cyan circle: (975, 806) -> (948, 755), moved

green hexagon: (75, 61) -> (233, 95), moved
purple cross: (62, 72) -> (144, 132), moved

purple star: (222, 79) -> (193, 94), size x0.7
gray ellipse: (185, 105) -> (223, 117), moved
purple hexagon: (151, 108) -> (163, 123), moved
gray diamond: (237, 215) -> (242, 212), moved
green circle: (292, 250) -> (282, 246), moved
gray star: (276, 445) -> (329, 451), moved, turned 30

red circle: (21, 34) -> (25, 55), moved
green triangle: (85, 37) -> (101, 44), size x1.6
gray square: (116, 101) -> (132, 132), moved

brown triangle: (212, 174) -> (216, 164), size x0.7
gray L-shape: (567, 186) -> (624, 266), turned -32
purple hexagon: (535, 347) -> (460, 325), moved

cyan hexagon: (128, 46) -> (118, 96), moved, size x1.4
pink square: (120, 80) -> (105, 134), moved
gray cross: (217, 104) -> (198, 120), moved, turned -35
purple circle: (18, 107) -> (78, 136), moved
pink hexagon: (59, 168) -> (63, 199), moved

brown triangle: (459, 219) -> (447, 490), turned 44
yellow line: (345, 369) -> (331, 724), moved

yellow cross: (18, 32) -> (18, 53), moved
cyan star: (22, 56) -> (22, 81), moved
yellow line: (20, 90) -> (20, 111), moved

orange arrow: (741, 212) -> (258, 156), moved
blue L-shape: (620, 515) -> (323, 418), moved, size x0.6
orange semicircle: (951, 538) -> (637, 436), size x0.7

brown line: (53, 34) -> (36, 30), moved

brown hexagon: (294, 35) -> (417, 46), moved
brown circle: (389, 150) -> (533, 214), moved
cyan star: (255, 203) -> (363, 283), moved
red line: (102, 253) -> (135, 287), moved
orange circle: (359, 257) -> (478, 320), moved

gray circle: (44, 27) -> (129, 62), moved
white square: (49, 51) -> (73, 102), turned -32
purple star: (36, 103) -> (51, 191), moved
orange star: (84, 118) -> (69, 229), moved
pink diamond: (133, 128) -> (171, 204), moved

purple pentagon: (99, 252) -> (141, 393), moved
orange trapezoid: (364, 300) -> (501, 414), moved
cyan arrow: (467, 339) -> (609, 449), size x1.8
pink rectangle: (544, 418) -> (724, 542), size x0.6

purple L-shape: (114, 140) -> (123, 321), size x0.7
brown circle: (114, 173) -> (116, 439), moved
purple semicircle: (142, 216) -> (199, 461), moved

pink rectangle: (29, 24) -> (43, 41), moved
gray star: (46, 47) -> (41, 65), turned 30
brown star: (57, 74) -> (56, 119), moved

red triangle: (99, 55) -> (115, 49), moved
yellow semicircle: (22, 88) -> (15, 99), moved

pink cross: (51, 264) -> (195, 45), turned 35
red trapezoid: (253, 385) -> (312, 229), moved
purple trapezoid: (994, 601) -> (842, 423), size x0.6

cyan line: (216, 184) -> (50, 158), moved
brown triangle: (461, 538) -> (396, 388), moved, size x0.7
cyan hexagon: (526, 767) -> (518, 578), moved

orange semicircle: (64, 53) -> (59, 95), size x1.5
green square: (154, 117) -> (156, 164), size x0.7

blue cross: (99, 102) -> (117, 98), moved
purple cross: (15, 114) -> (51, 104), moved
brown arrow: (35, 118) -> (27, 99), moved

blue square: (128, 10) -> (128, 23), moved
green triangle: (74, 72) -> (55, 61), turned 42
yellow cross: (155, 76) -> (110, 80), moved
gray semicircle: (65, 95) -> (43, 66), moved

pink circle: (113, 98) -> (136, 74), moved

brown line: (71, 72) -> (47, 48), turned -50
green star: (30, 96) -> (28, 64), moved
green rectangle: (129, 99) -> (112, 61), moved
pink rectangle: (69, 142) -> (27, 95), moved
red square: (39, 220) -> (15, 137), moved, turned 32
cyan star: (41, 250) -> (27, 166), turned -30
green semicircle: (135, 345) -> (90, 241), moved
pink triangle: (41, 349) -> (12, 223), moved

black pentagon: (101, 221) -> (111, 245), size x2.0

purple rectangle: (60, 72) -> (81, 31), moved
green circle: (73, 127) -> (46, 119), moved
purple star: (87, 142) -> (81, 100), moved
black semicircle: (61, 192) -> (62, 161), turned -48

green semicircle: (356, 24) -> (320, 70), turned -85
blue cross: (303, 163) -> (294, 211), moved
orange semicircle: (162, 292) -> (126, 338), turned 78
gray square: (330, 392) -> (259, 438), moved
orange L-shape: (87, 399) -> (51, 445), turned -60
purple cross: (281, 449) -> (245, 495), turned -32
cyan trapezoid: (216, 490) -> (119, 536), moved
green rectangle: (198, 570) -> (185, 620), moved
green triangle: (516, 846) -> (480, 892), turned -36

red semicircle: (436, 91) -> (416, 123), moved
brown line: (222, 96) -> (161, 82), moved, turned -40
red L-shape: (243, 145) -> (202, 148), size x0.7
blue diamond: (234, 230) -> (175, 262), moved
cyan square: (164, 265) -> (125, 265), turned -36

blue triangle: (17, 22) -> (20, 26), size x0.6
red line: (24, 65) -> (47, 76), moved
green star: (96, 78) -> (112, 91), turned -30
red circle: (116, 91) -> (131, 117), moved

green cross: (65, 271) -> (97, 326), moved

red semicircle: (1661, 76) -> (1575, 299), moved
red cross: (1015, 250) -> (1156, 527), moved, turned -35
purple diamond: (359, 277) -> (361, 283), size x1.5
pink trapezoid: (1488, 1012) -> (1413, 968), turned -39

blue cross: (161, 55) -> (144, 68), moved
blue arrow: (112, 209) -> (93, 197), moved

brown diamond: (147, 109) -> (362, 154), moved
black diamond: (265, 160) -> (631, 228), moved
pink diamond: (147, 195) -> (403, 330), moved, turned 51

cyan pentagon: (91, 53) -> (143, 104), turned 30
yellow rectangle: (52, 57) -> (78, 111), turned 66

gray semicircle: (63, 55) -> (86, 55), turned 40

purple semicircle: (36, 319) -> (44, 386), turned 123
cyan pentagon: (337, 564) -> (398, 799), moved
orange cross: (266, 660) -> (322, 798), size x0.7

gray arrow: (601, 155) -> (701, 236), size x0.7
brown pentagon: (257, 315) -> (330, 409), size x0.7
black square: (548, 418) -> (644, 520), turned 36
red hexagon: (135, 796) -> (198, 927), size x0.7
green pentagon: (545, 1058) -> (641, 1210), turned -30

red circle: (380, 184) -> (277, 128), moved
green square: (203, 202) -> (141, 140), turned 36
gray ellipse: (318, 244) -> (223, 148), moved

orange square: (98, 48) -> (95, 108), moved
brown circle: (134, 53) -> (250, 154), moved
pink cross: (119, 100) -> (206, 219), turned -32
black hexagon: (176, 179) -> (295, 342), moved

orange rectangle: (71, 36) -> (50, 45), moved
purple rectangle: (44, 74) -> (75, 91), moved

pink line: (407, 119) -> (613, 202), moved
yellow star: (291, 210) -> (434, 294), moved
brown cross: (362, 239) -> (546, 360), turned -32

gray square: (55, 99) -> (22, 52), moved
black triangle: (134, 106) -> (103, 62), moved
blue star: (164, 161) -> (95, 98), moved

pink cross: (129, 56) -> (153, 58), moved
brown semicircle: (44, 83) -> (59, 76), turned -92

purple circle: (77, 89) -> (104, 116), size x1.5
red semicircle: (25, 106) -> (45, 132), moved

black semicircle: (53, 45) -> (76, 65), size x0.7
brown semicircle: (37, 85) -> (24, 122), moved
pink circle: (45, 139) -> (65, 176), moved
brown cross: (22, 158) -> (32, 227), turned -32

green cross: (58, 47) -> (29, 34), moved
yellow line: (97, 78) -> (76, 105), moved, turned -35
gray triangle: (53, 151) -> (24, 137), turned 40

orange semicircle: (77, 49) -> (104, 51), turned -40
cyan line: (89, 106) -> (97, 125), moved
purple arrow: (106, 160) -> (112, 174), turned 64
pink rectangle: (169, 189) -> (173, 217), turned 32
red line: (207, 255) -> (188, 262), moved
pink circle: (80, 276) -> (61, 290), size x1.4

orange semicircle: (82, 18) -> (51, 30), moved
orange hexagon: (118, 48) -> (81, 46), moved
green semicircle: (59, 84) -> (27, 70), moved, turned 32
========================================================================
*Problem requirements*
In the material above, locate the line containing "purple rectangle: (44, 74) -> (75, 91), moved" and the line containing "brown cross: (22, 158)". Transcribe exactly those two lines and every line between them, and nothing more.

*Worked solution*
purple rectangle: (44, 74) -> (75, 91), moved

pink line: (407, 119) -> (613, 202), moved
yellow star: (291, 210) -> (434, 294), moved
brown cross: (362, 239) -> (546, 360), turned -32

gray square: (55, 99) -> (22, 52), moved
black triangle: (134, 106) -> (103, 62), moved
blue star: (164, 161) -> (95, 98), moved

pink cross: (129, 56) -> (153, 58), moved
brown semicircle: (44, 83) -> (59, 76), turned -92

purple circle: (77, 89) -> (104, 116), size x1.5
red semicircle: (25, 106) -> (45, 132), moved

black semicircle: (53, 45) -> (76, 65), size x0.7
brown semicircle: (37, 85) -> (24, 122), moved
pink circle: (45, 139) -> (65, 176), moved
brown cross: (22, 158) -> (32, 227), turned -32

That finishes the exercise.